# WHAT THE EXERCISE ASKS:
Leave out all pictures and retype exactly the lines from the one with "blue brick K1:K2" through the last line of the material.

# RAW DATA:
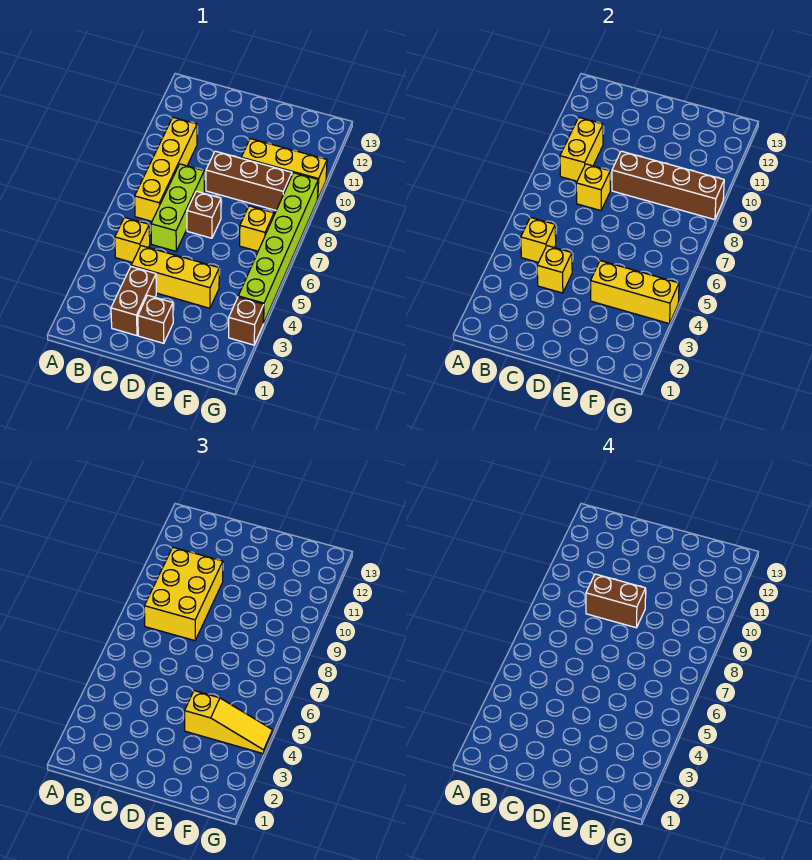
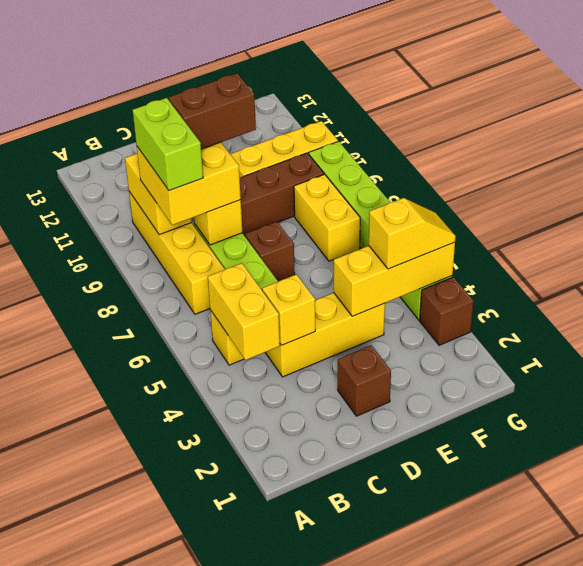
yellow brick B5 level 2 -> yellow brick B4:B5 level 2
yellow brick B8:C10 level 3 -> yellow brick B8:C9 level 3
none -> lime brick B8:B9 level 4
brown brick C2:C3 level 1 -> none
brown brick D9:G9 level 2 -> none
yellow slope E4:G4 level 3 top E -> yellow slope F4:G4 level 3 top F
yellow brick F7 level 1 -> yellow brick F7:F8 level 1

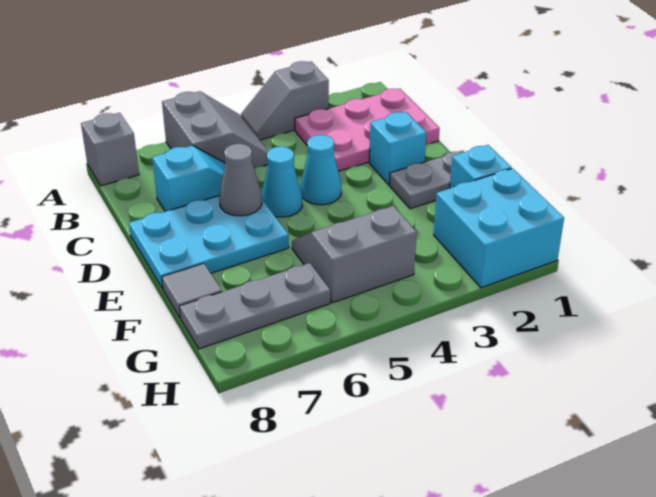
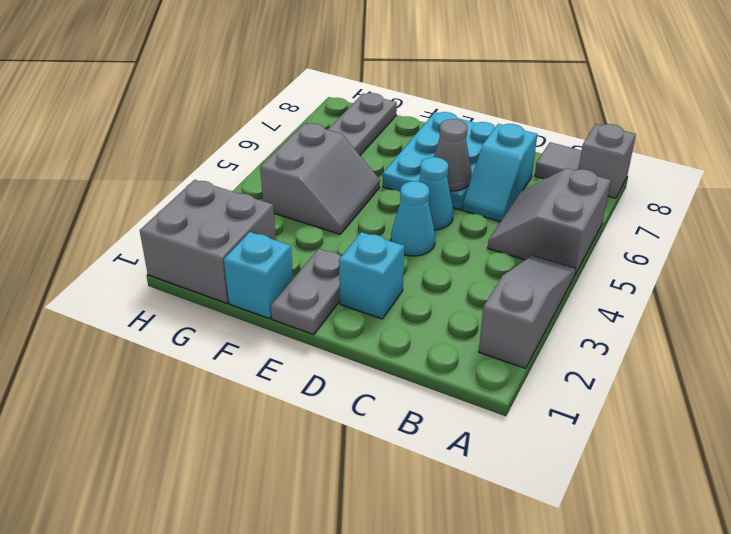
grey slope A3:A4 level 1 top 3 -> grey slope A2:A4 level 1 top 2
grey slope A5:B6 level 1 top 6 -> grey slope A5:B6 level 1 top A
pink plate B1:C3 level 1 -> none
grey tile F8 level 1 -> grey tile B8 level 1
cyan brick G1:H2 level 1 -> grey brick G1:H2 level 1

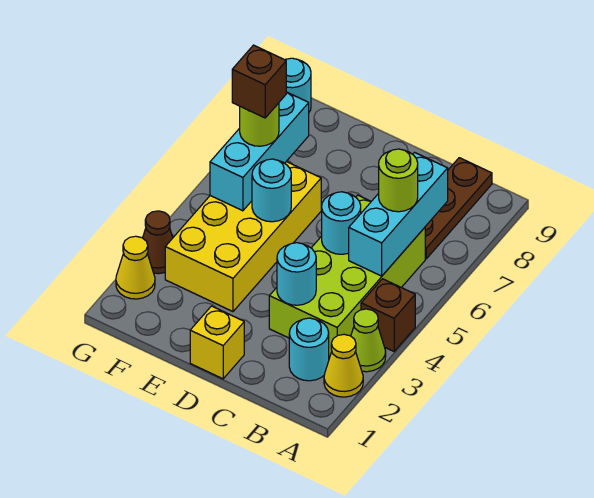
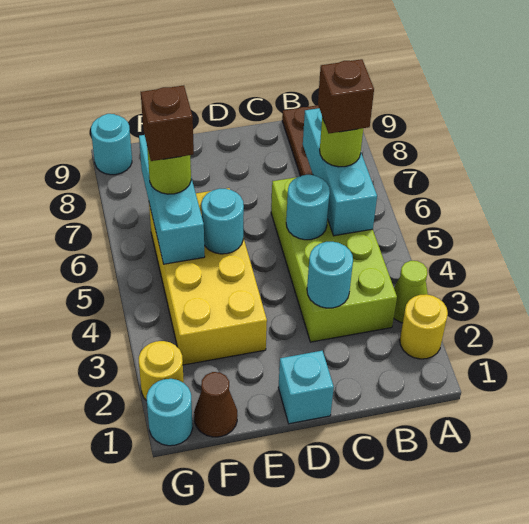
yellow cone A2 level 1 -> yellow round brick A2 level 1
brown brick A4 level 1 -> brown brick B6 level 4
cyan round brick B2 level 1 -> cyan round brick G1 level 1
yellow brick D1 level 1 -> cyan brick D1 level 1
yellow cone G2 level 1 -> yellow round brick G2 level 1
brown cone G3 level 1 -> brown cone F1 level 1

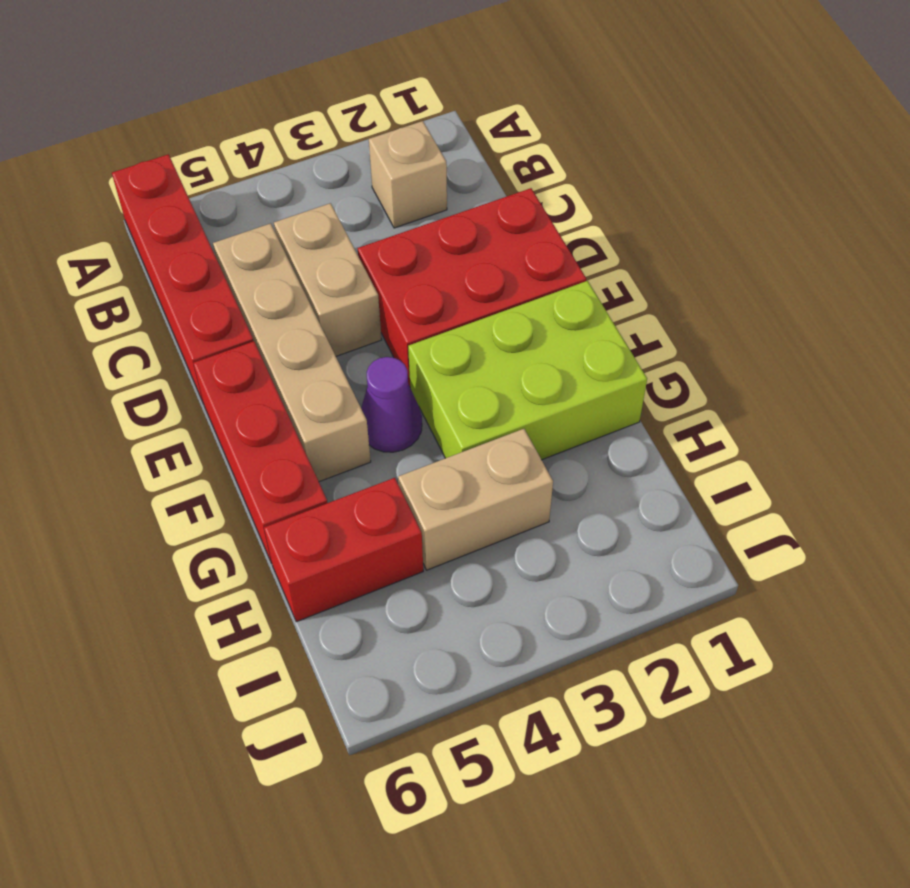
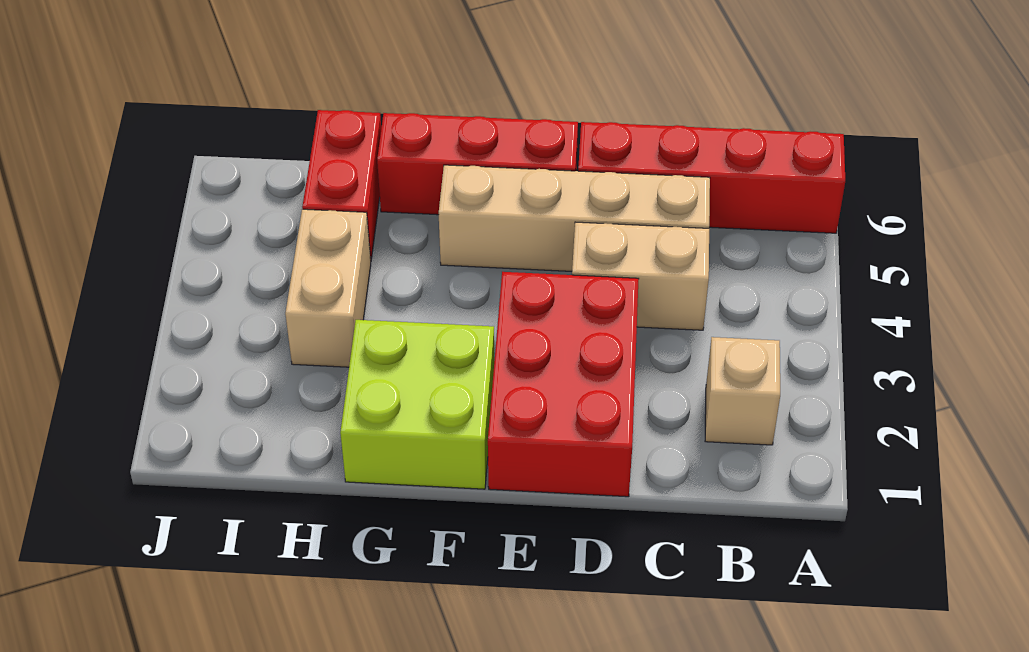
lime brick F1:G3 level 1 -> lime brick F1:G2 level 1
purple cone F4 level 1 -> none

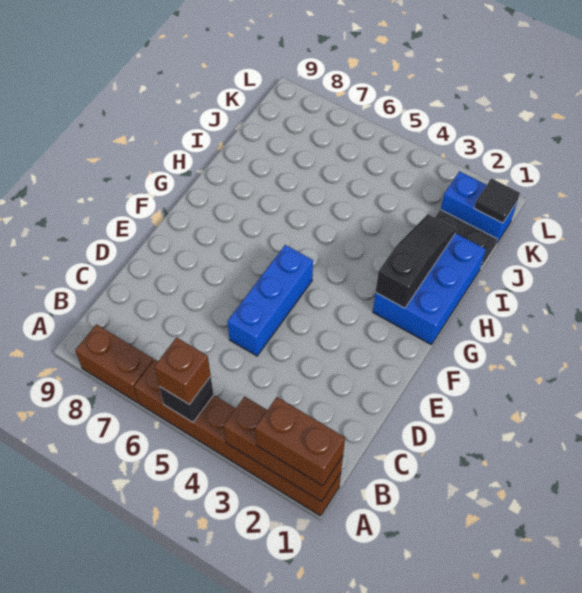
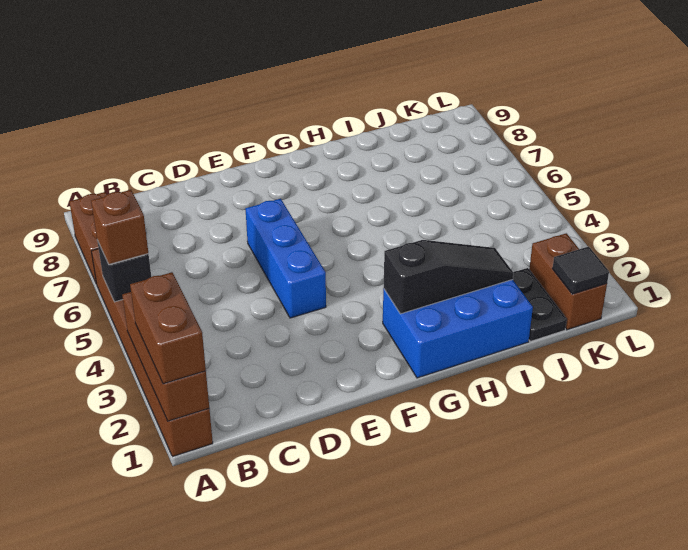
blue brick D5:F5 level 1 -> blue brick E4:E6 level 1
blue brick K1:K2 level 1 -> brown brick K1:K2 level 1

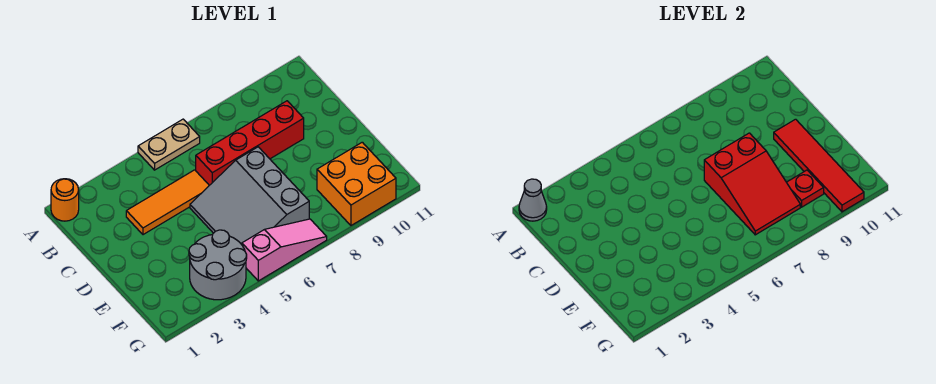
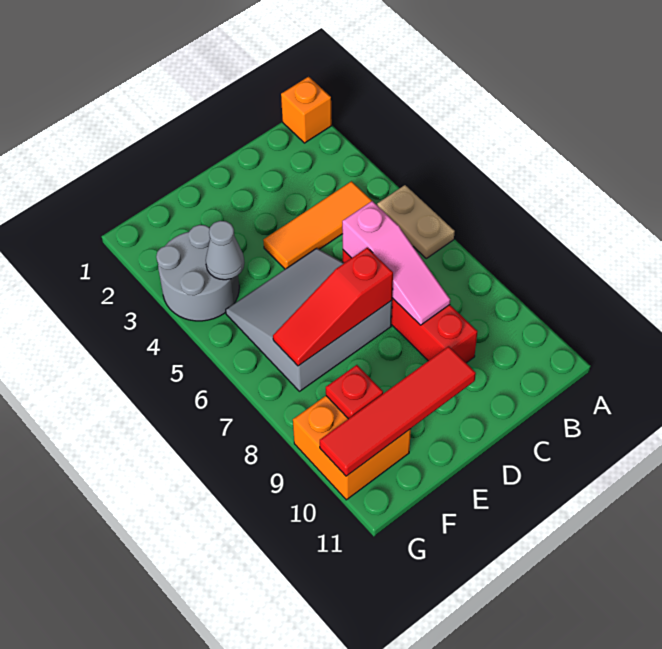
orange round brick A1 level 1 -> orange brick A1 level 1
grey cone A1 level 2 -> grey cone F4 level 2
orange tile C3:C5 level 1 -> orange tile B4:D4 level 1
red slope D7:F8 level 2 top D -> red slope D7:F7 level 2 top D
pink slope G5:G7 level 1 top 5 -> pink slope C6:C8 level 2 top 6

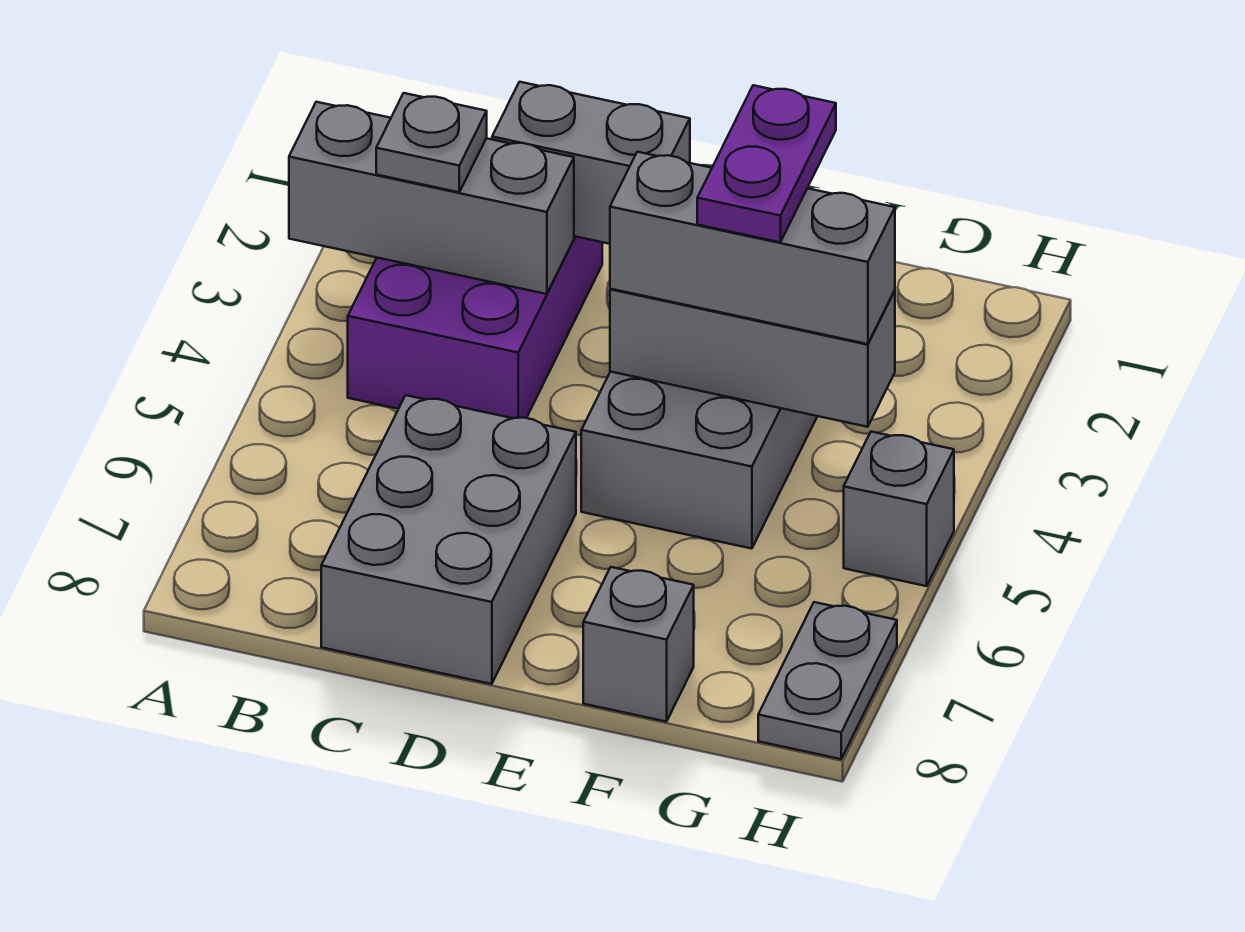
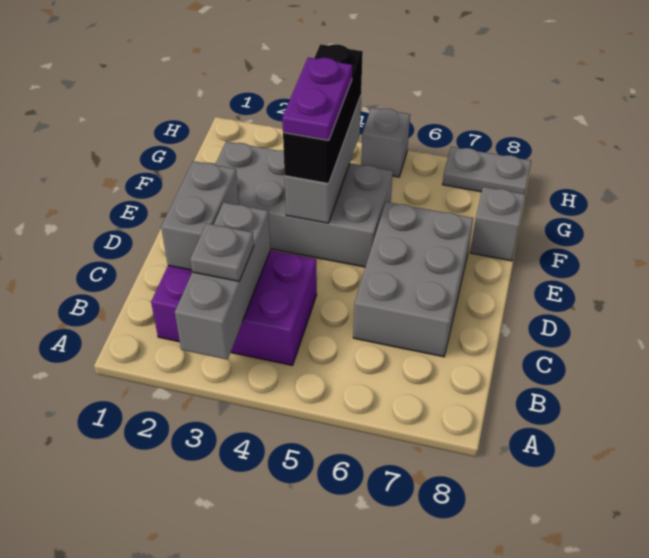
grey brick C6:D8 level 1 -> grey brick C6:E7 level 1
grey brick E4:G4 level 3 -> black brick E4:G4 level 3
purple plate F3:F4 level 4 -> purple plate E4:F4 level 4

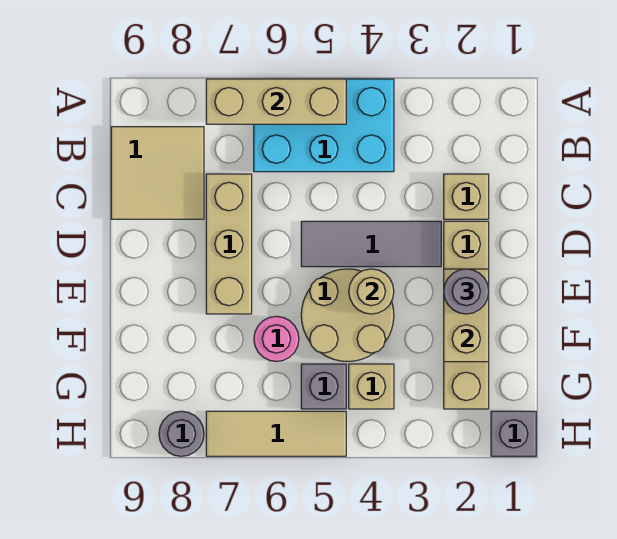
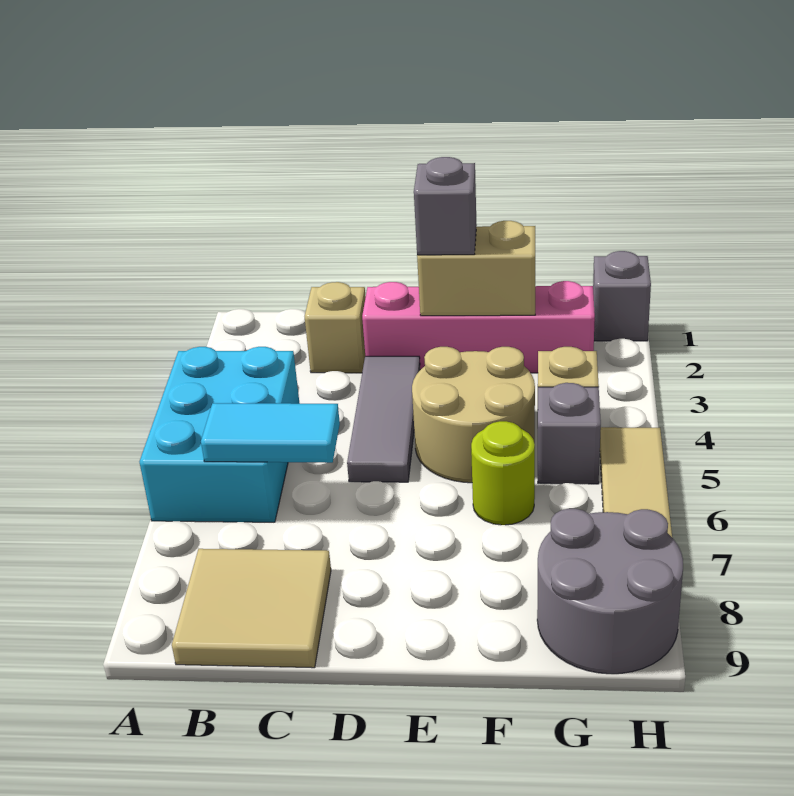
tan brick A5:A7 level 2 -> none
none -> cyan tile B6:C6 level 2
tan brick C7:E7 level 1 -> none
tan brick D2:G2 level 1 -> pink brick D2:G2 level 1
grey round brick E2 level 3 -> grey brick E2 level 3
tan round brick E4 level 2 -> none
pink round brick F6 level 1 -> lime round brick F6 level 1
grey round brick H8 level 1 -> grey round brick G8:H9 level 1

# SOLUTION FOR THIS EXERCISE:
blue brick K1:K2 level 1 -> brown brick K1:K2 level 1

orange round brick A1 level 1 -> orange brick A1 level 1
grey cone A1 level 2 -> grey cone F4 level 2
orange tile C3:C5 level 1 -> orange tile B4:D4 level 1
red slope D7:F8 level 2 top D -> red slope D7:F7 level 2 top D
pink slope G5:G7 level 1 top 5 -> pink slope C6:C8 level 2 top 6

grey brick C6:D8 level 1 -> grey brick C6:E7 level 1
grey brick E4:G4 level 3 -> black brick E4:G4 level 3
purple plate F3:F4 level 4 -> purple plate E4:F4 level 4

tan brick A5:A7 level 2 -> none
none -> cyan tile B6:C6 level 2
tan brick C7:E7 level 1 -> none
tan brick D2:G2 level 1 -> pink brick D2:G2 level 1
grey round brick E2 level 3 -> grey brick E2 level 3
tan round brick E4 level 2 -> none
pink round brick F6 level 1 -> lime round brick F6 level 1
grey round brick H8 level 1 -> grey round brick G8:H9 level 1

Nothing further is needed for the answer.